§ Records to use:
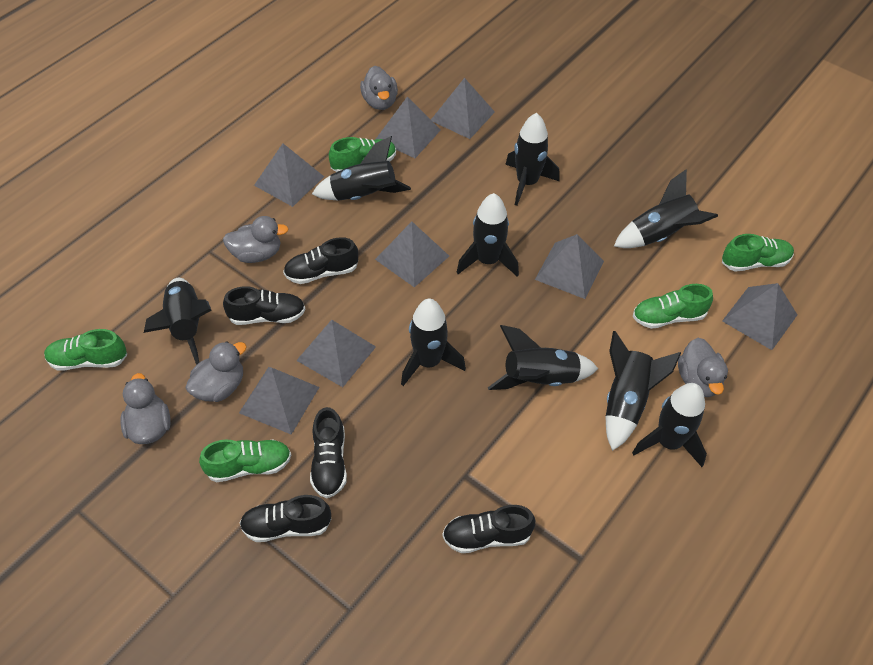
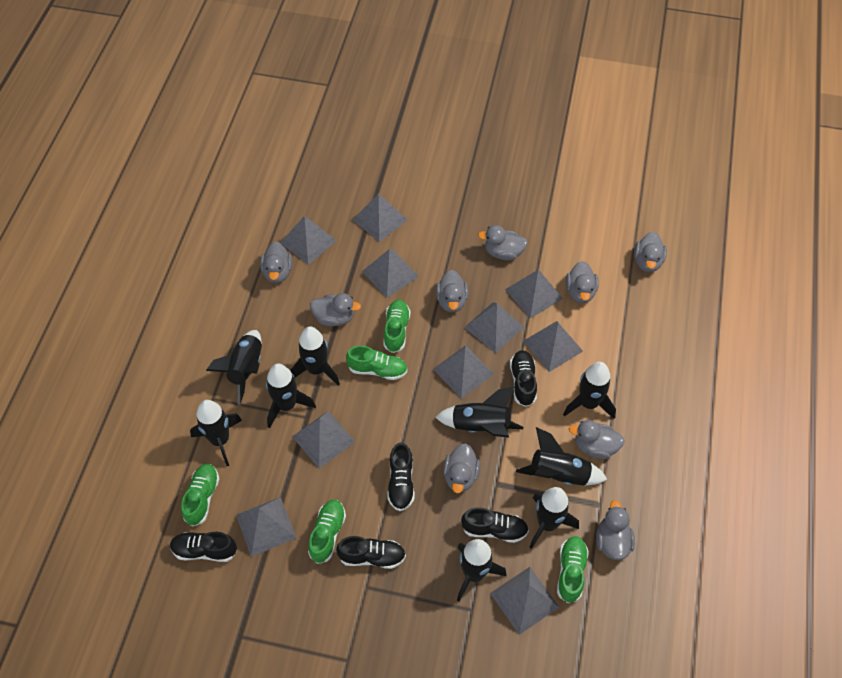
grey duck: 5 -> 9
grey pyramid: 8 -> 10

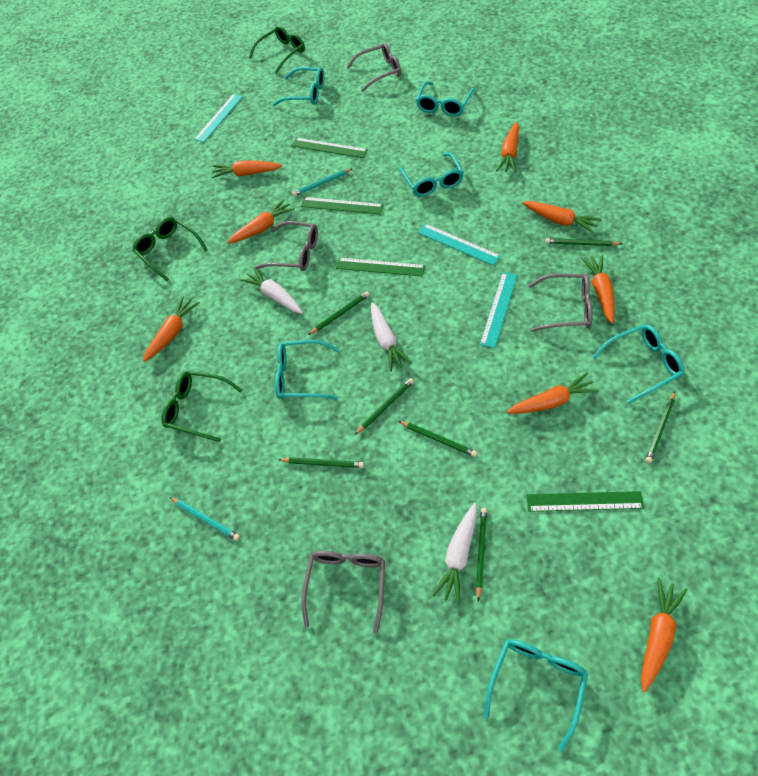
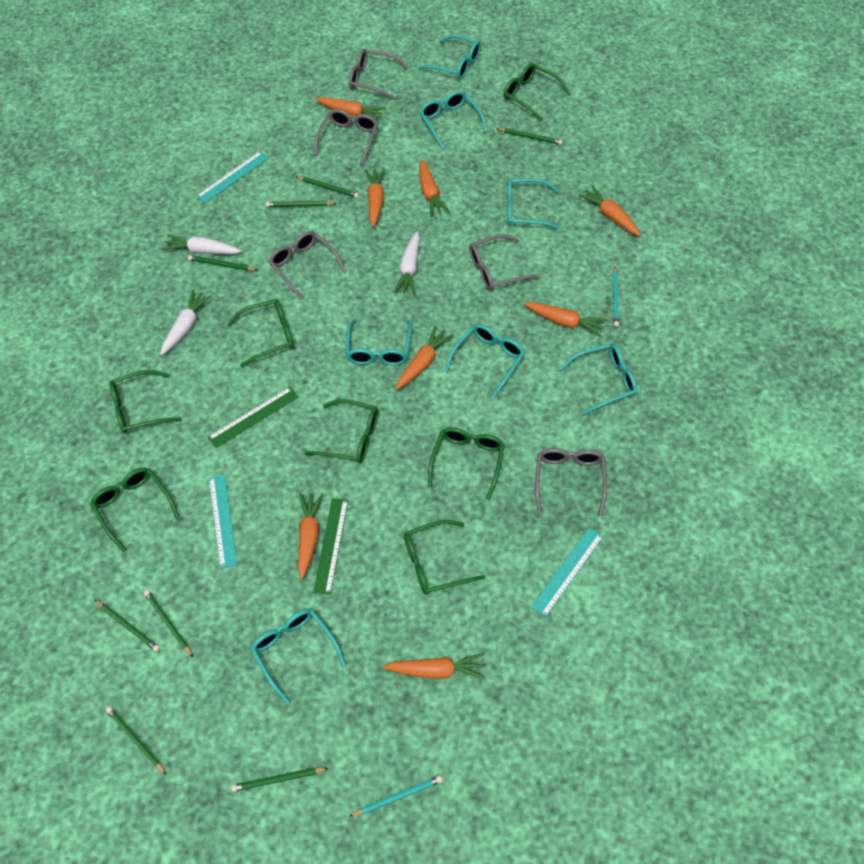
green glasses: 3 -> 7
green pencil: 7 -> 8
green ruler: 4 -> 2
grey glasses: 4 -> 5
turquoise glasses: 6 -> 7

§ What you should do:
Reproduce only the lines from the line that holds "grey pyramid: 8 -> 10" through the end of the records, exactly as they stand, both ends included and pictures excluded.

§ Solution:
grey pyramid: 8 -> 10

green glasses: 3 -> 7
green pencil: 7 -> 8
green ruler: 4 -> 2
grey glasses: 4 -> 5
turquoise glasses: 6 -> 7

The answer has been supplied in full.